Your instructions>
Copy out every line of the listing below word for word, leaving out the pictures.

+ + + + + + +

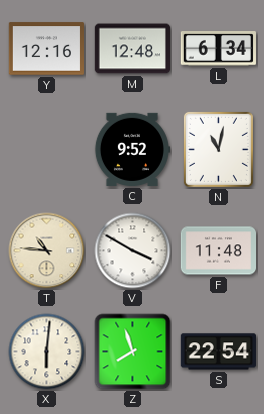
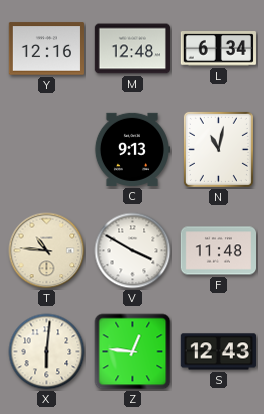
C: 9:52 -> 9:13
Z: 7:57 -> 12:46
S: 22:54 -> 12:43
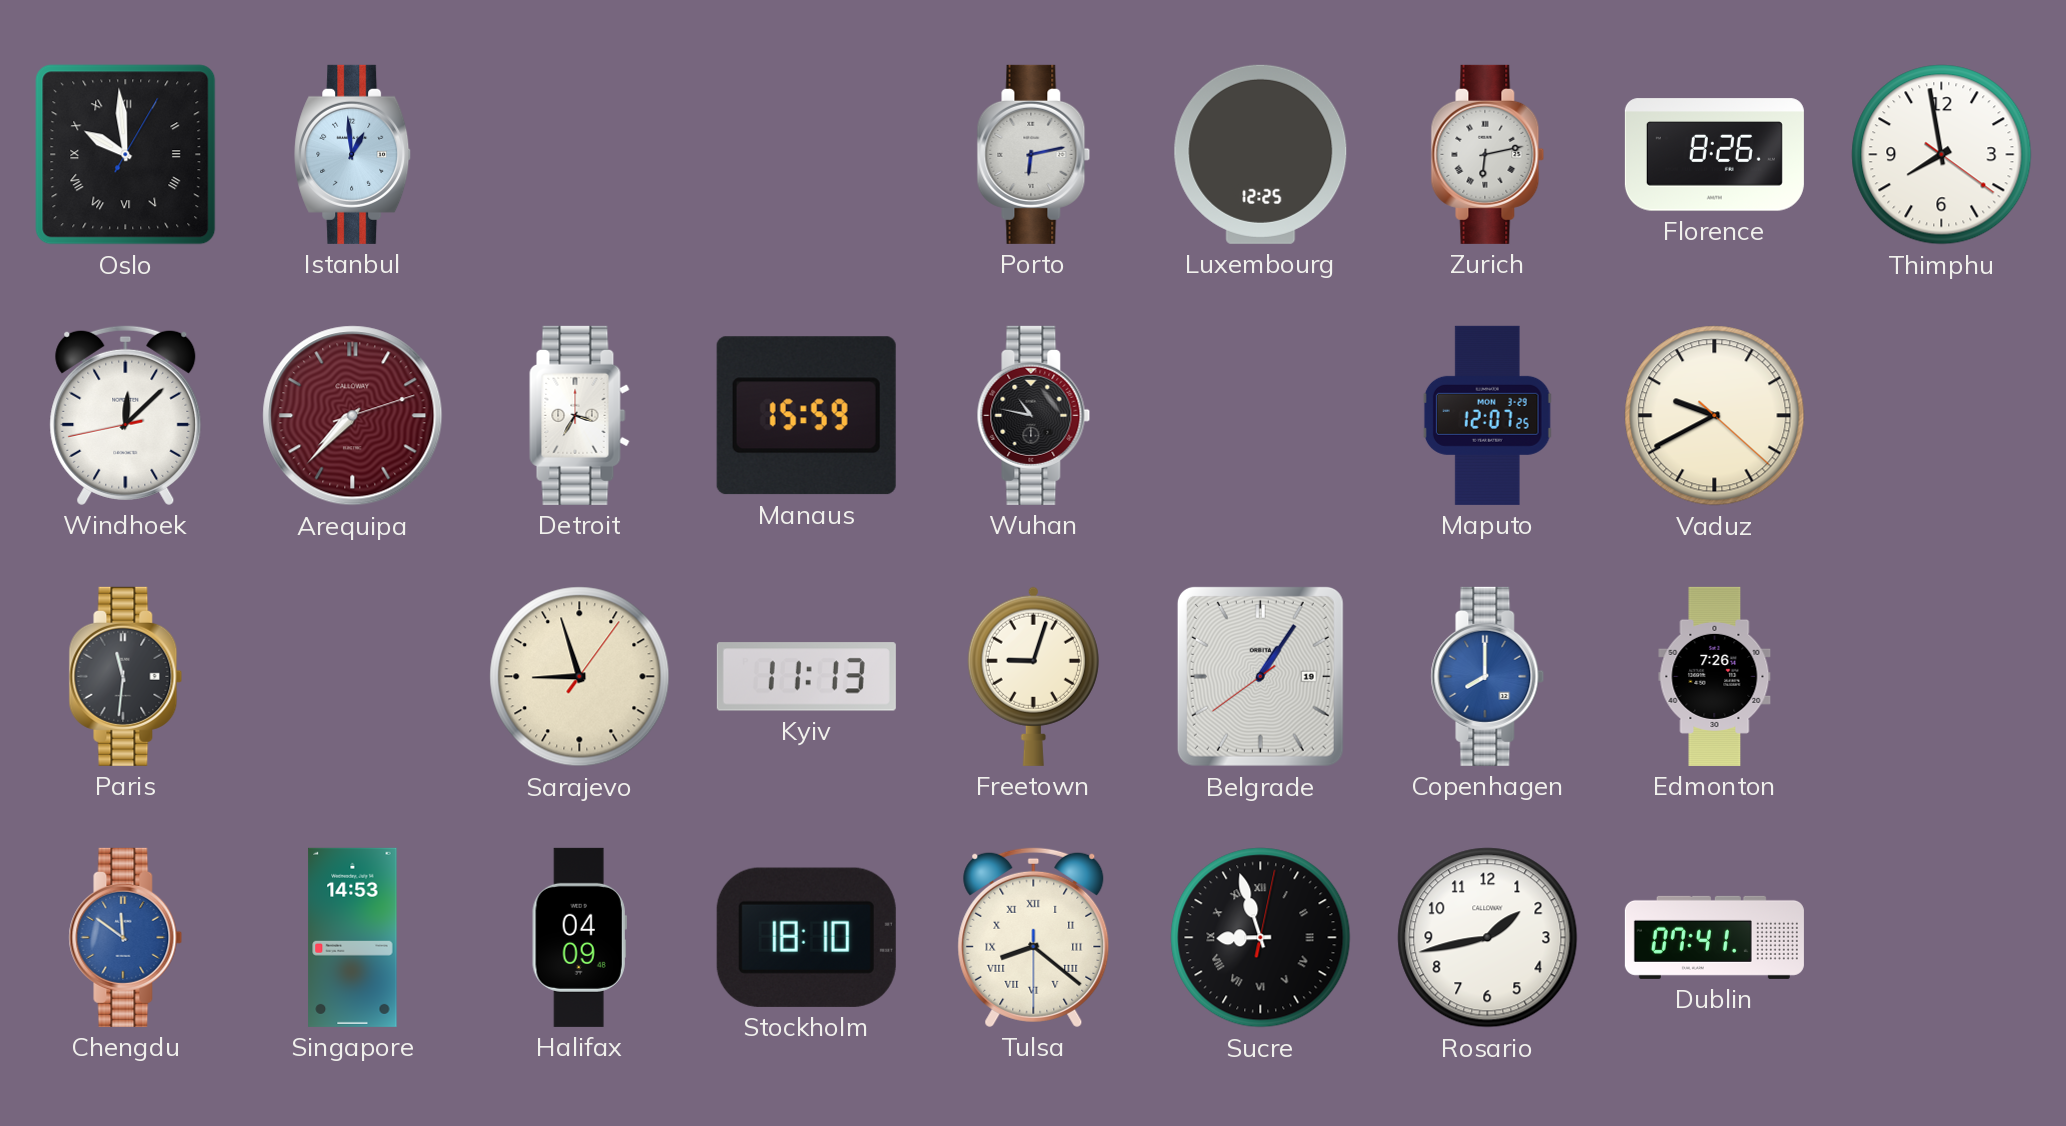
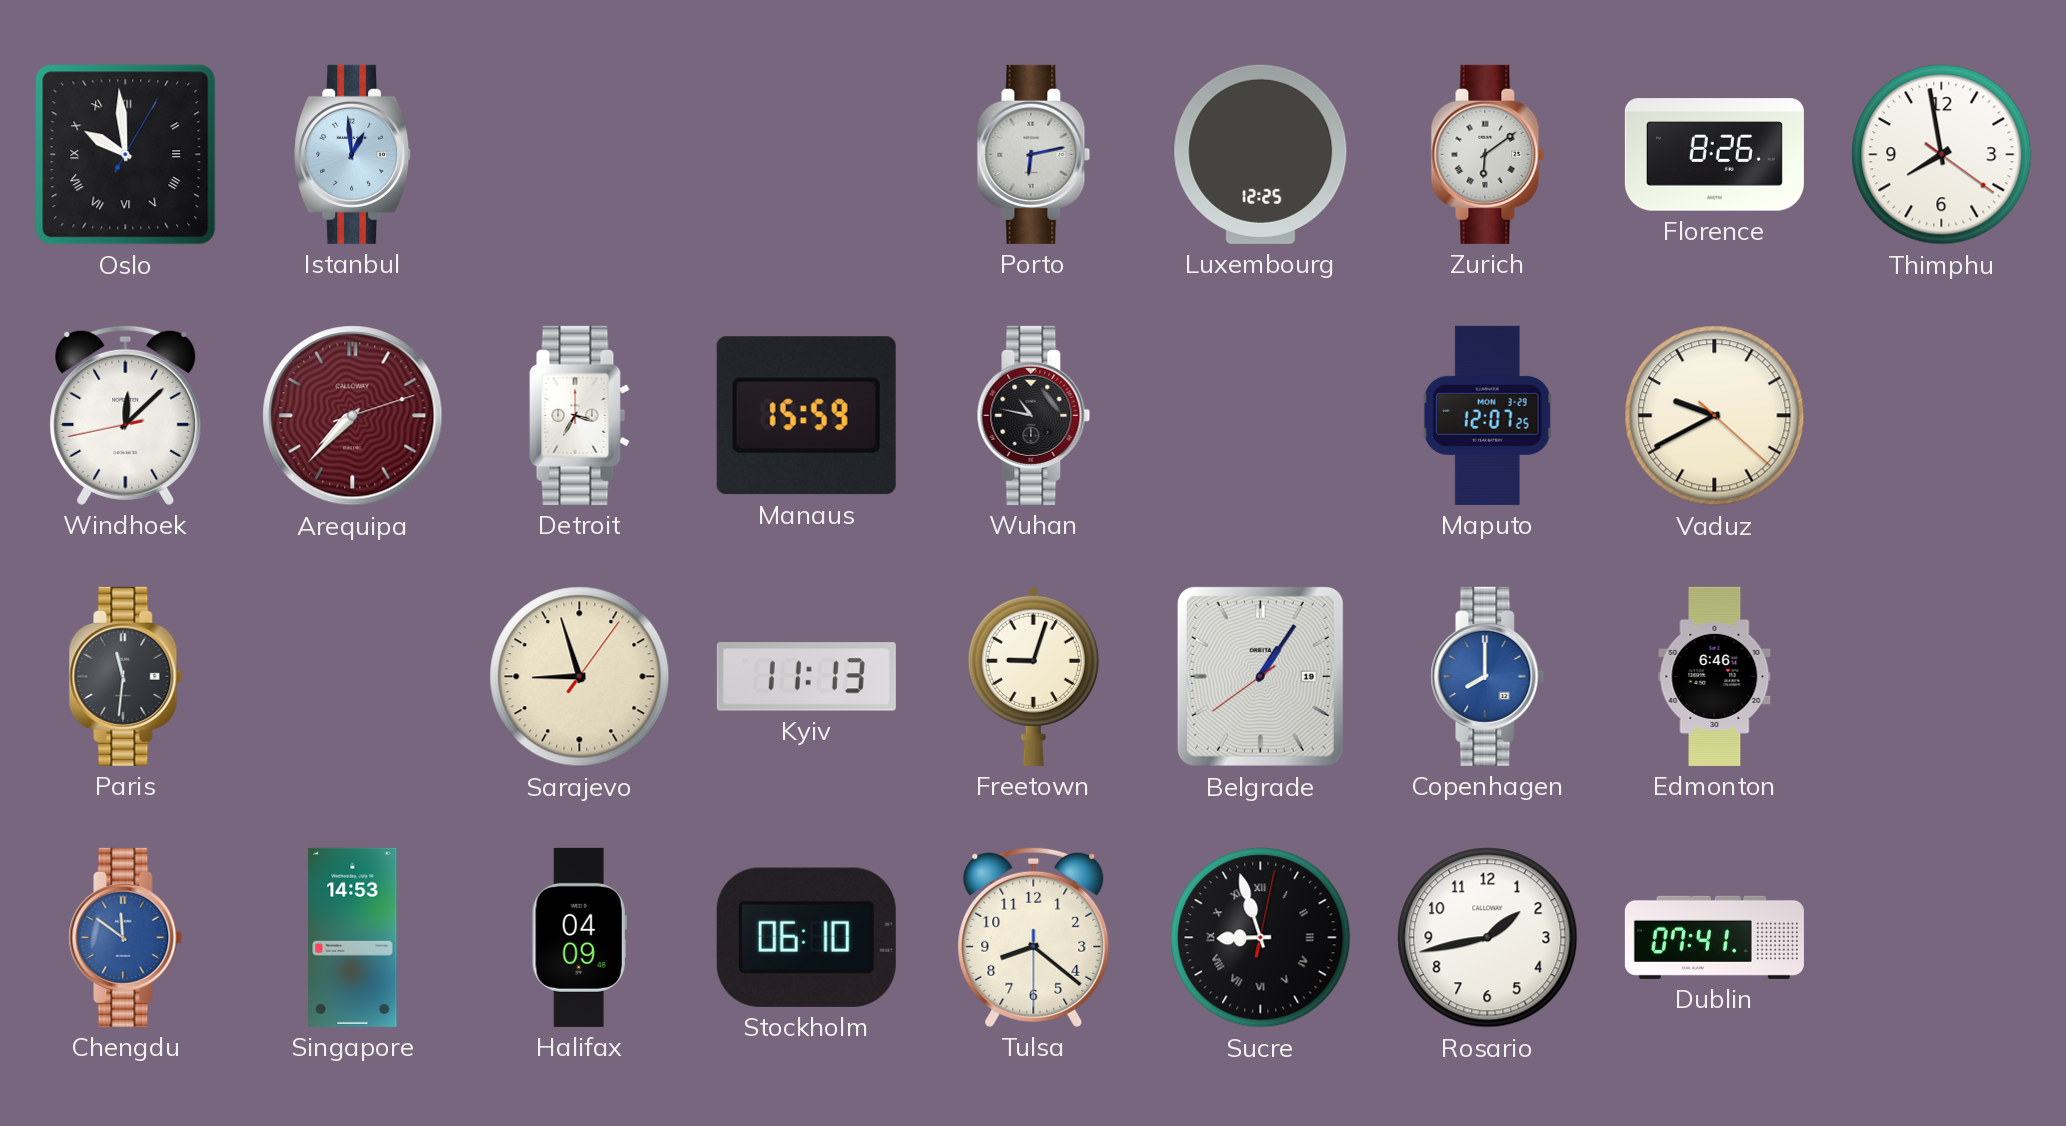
Zurich: 6:13 -> 6:09
Edmonton: 7:26 -> 6:46
Stockholm: 18:10 -> 06:10
Tulsa numerals: Roman -> Arabic
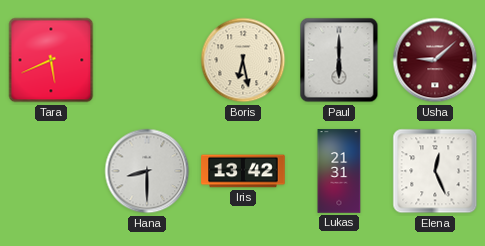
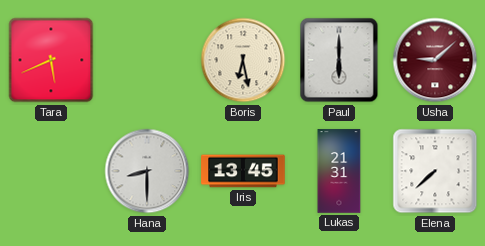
Iris: 13:42 -> 13:45
Elena: 12:26 -> 7:38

+ + + + + + +

Solution>
C: 9:52 -> 9:13
Z: 7:57 -> 12:46
S: 22:54 -> 12:43
Zurich: 6:13 -> 6:09
Edmonton: 7:26 -> 6:46
Stockholm: 18:10 -> 06:10
Tulsa numerals: Roman -> Arabic
Iris: 13:42 -> 13:45
Elena: 12:26 -> 7:38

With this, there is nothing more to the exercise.